Work required: How many of the lines below have "width" in them? Say the number and nothing more.

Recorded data
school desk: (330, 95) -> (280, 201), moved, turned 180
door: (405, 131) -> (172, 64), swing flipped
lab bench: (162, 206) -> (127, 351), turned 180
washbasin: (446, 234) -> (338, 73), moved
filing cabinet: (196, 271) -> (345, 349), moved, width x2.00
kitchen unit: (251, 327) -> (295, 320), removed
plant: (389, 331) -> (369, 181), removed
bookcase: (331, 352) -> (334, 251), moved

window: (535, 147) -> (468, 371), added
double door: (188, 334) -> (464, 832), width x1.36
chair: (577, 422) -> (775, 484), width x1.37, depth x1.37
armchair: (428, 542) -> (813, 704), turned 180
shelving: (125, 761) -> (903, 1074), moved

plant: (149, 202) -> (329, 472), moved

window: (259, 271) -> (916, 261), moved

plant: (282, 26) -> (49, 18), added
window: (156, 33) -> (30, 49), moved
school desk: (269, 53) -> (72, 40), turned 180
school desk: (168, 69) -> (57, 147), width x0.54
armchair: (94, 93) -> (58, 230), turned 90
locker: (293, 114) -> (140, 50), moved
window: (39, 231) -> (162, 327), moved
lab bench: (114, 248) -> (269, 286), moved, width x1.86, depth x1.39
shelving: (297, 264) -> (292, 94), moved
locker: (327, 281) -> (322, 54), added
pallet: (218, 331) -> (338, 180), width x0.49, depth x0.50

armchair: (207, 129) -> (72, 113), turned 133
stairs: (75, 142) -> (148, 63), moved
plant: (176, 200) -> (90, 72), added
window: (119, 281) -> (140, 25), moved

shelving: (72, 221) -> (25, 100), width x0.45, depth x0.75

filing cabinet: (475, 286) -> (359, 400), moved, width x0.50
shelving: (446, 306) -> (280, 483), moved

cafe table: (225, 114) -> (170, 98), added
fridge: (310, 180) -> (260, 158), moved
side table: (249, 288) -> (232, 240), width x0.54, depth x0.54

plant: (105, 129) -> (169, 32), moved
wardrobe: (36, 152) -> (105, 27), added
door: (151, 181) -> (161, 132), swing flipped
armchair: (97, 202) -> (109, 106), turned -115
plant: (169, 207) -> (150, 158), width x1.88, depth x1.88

Result of this task: 10